• **Task directions**
In your transcription, keep every record exact and leave out the pictures.

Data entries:
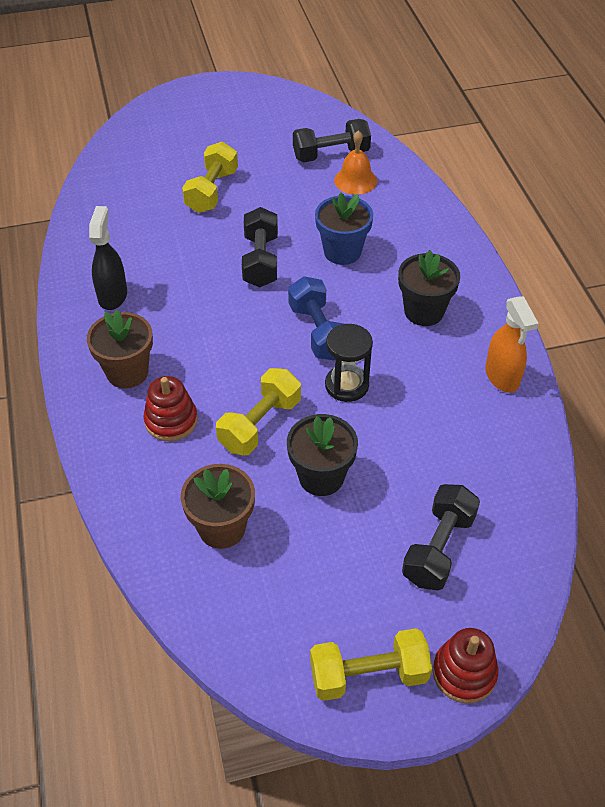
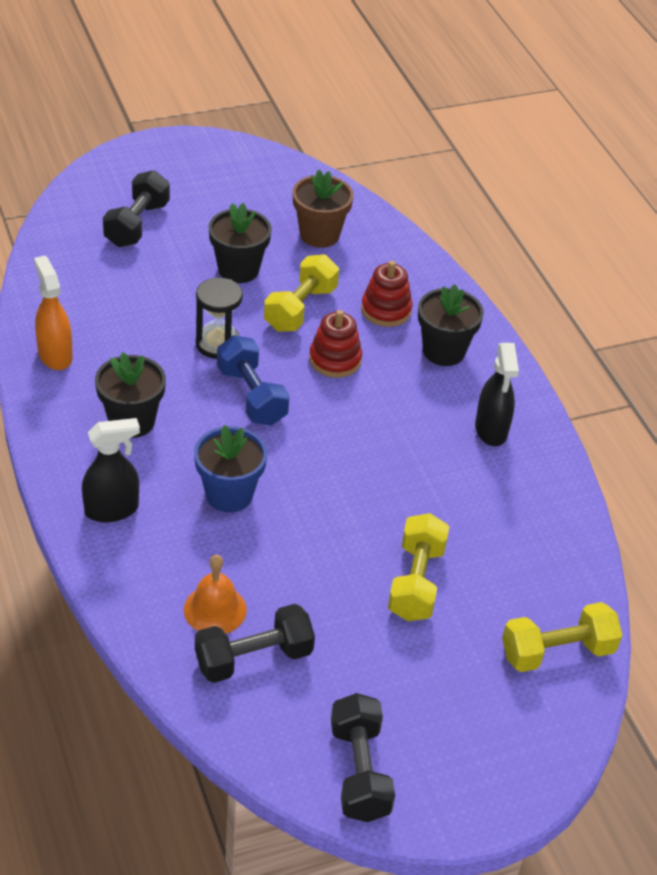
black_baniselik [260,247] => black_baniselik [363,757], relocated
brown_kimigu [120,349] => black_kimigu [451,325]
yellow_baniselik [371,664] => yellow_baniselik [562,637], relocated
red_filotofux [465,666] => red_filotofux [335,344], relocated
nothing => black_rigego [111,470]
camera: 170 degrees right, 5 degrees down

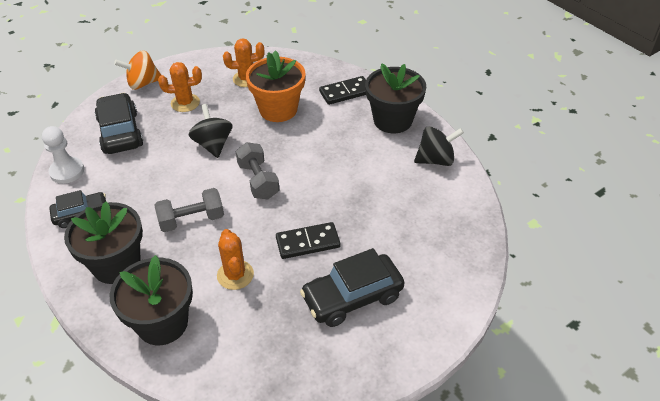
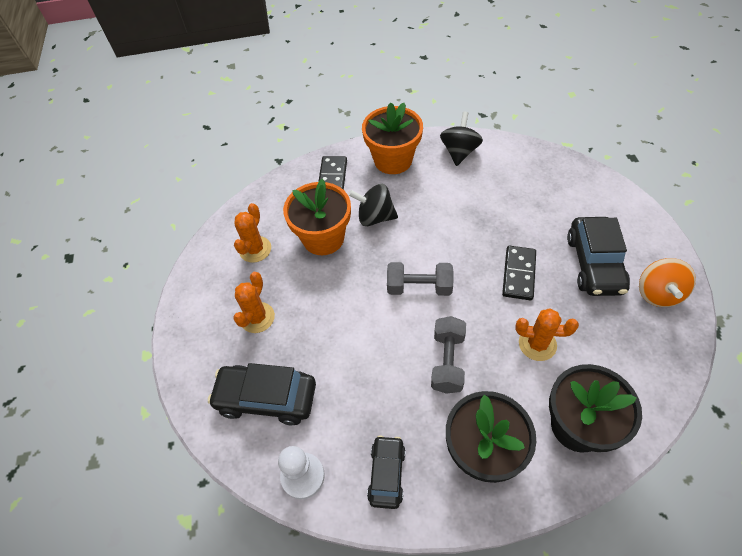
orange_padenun [137,70] => orange_padenun [667,282], relocated
black_kimigu [395,98] => orange_kimigu [392,138]
black_padenun [211,131] => black_padenun [373,205], relocated
camera: 60 degrees left, 10 degrees up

• **Task output**
black_baniselik [260,247] => black_baniselik [363,757], relocated
brown_kimigu [120,349] => black_kimigu [451,325]
yellow_baniselik [371,664] => yellow_baniselik [562,637], relocated
red_filotofux [465,666] => red_filotofux [335,344], relocated
nothing => black_rigego [111,470]
camera: 170 degrees right, 5 degrees down

orange_padenun [137,70] => orange_padenun [667,282], relocated
black_kimigu [395,98] => orange_kimigu [392,138]
black_padenun [211,131] => black_padenun [373,205], relocated
camera: 60 degrees left, 10 degrees up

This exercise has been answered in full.